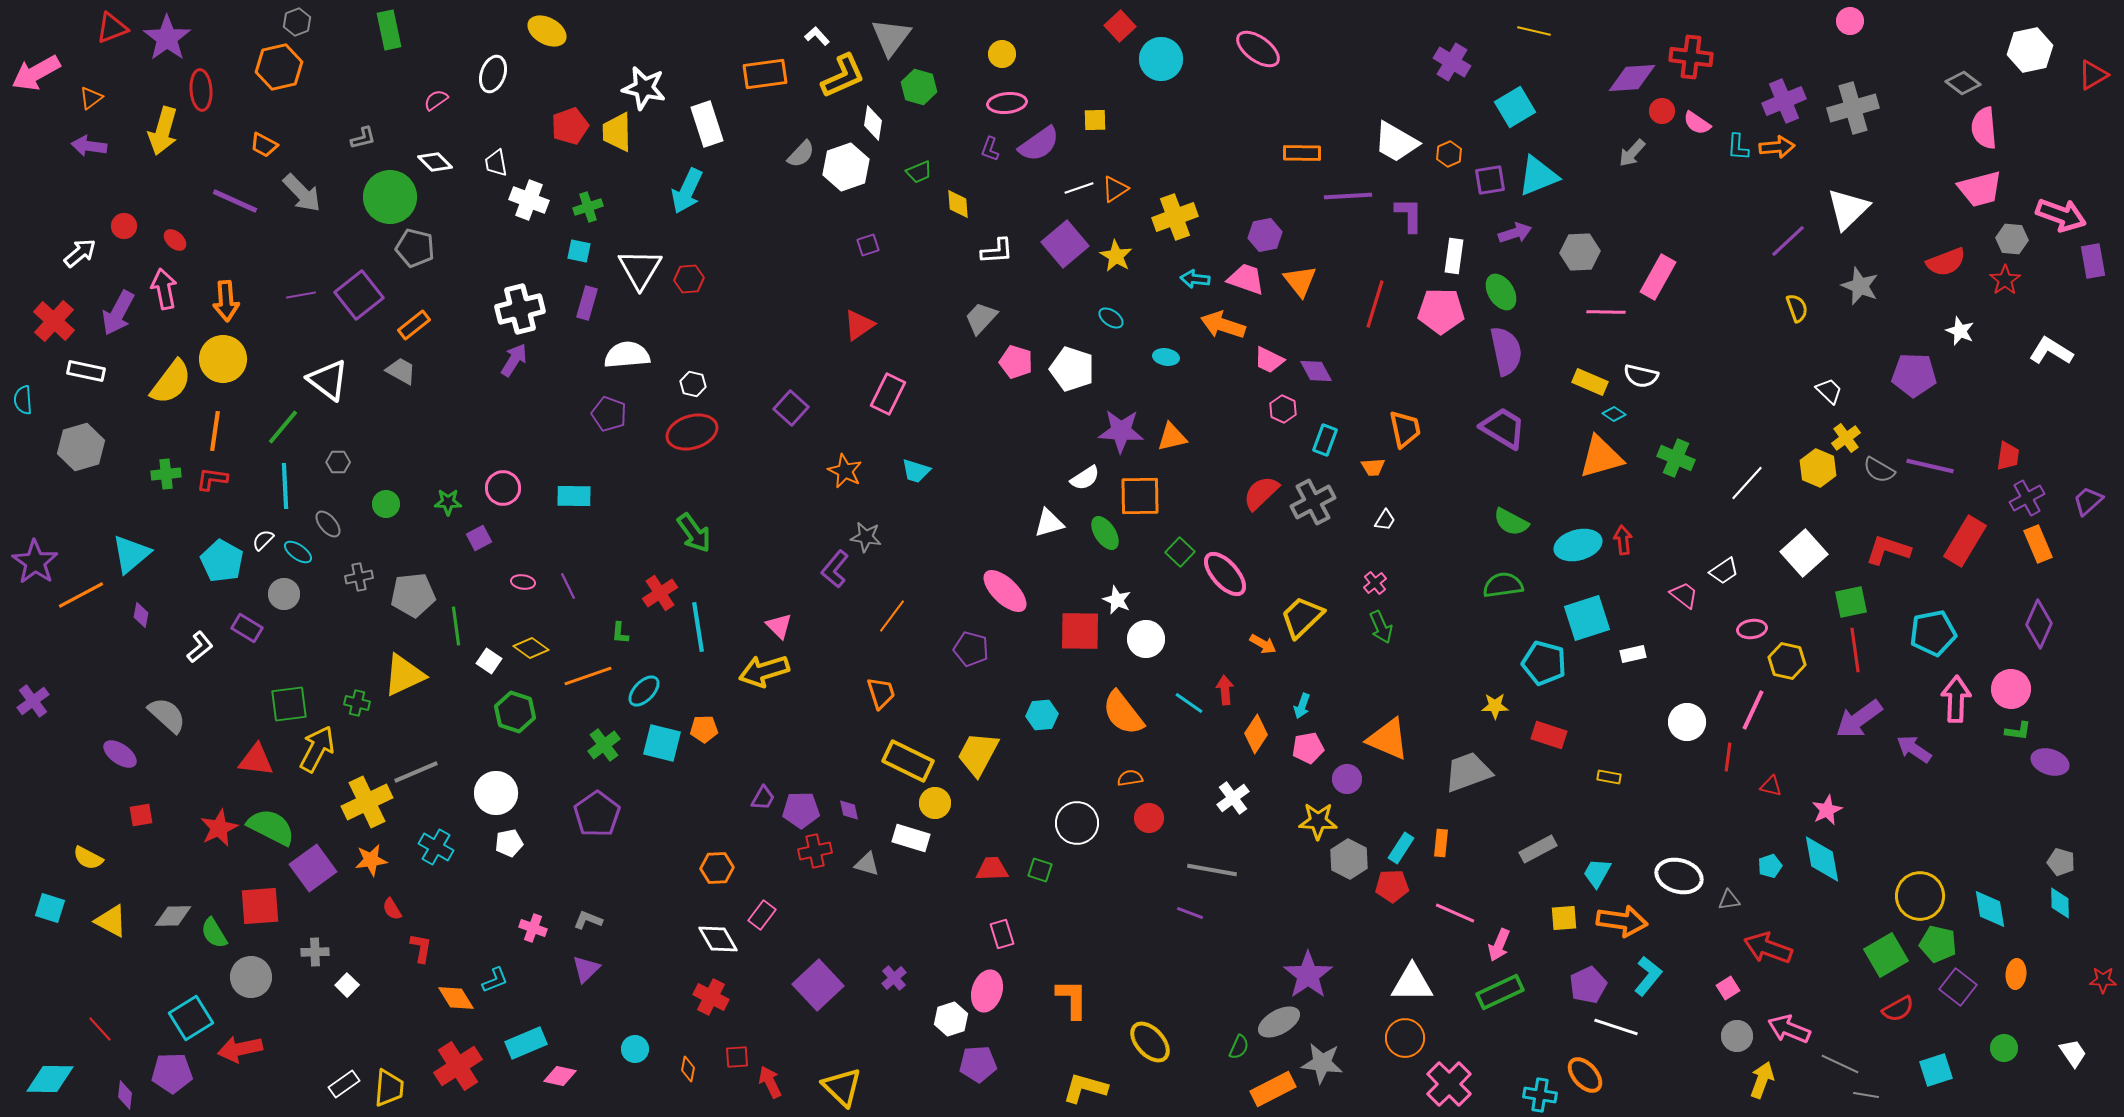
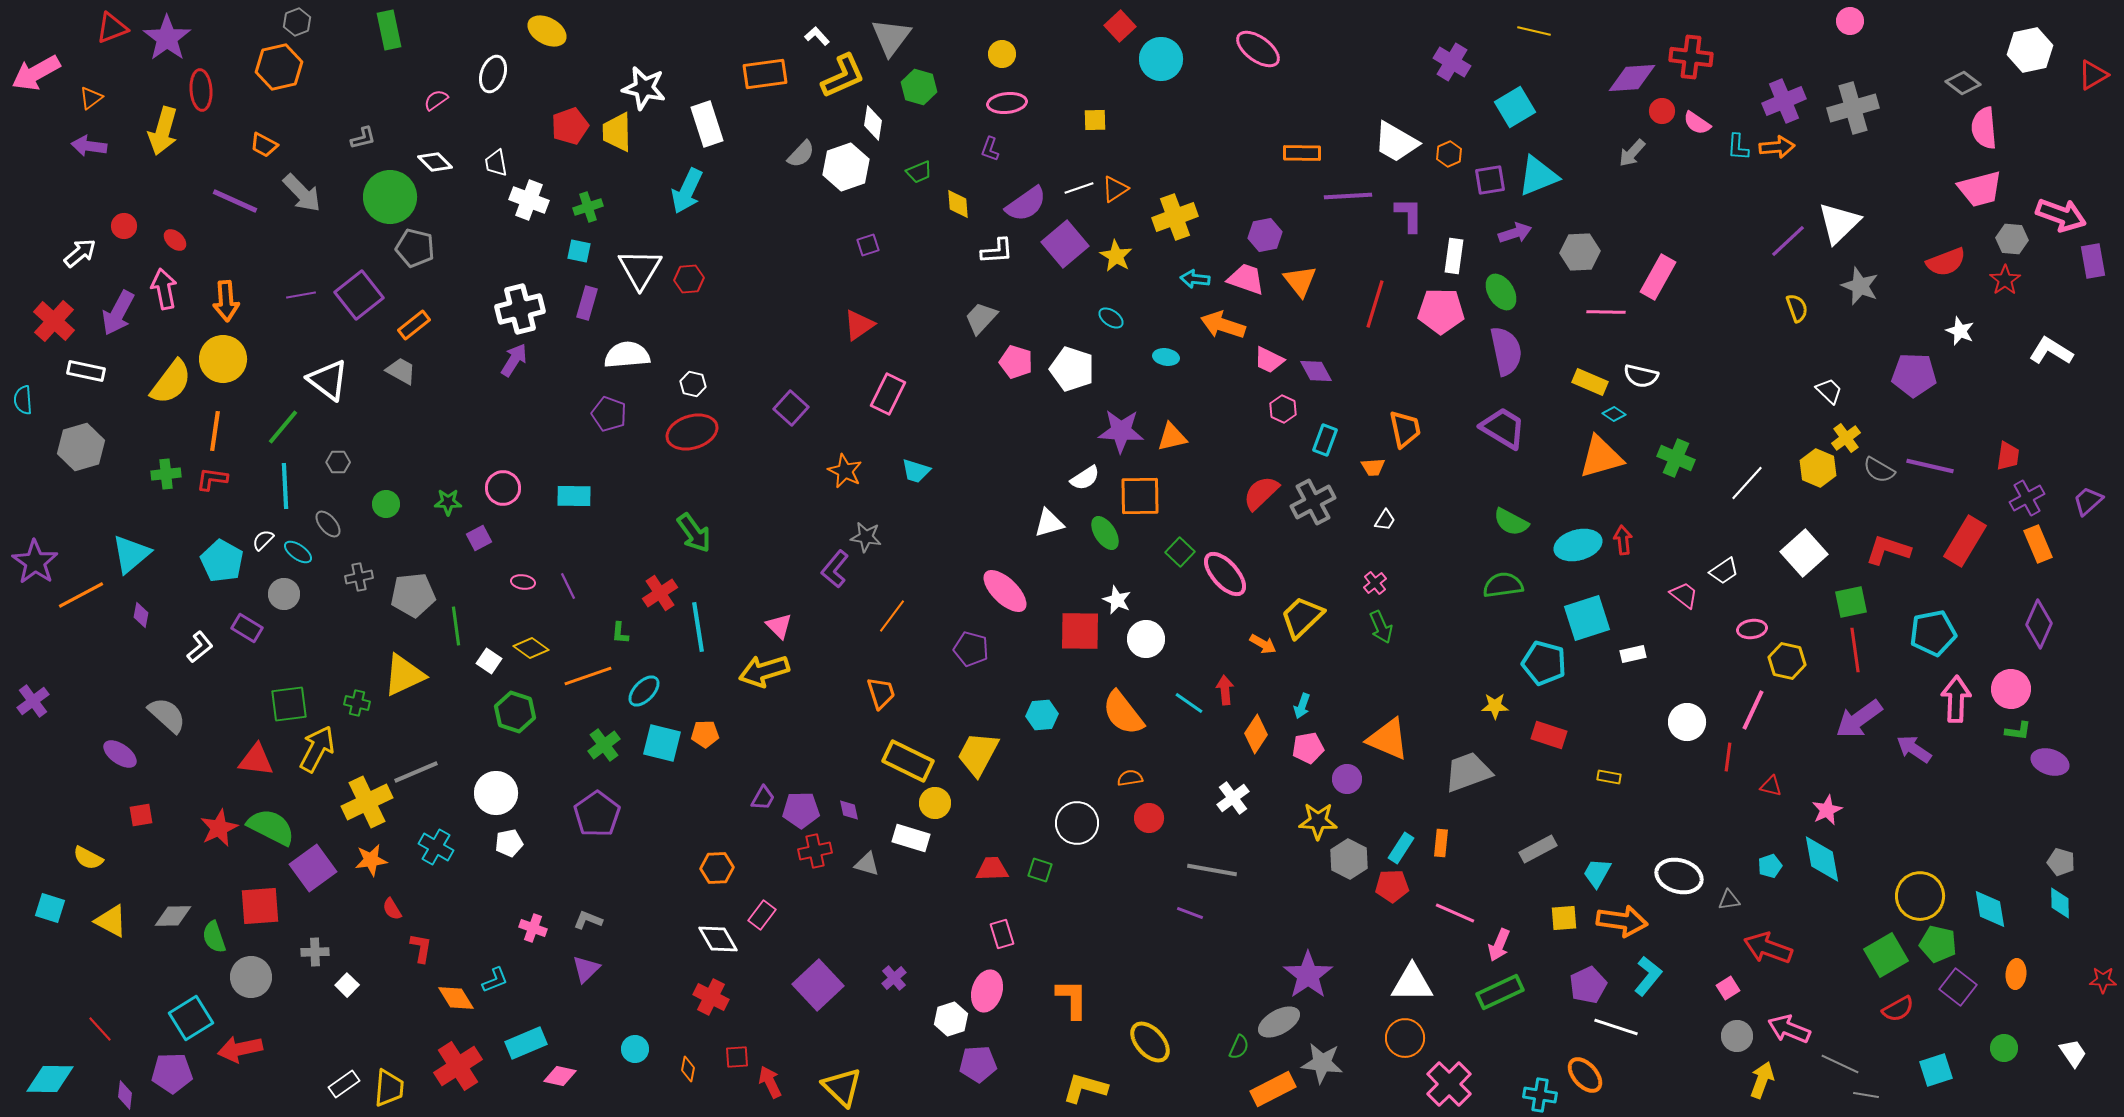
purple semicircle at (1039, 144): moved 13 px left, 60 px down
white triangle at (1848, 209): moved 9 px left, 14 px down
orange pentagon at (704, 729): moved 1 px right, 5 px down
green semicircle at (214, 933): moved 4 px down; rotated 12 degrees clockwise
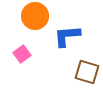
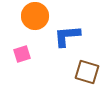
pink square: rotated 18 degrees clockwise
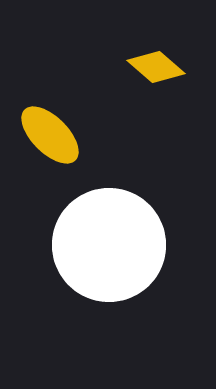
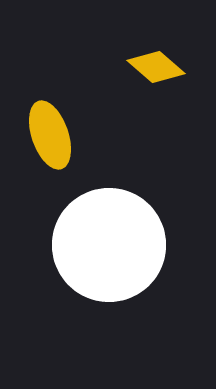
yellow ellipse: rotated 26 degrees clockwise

====

Aim of the task
Reproduce the data above verbatim, minus any images.

Exercise solution
purple semicircle at (1039, 144): moved 13 px left, 60 px down
white triangle at (1848, 209): moved 9 px left, 14 px down
orange pentagon at (704, 729): moved 1 px right, 5 px down
green semicircle at (214, 933): moved 4 px down; rotated 12 degrees clockwise
pink square: rotated 18 degrees clockwise
yellow ellipse: rotated 26 degrees clockwise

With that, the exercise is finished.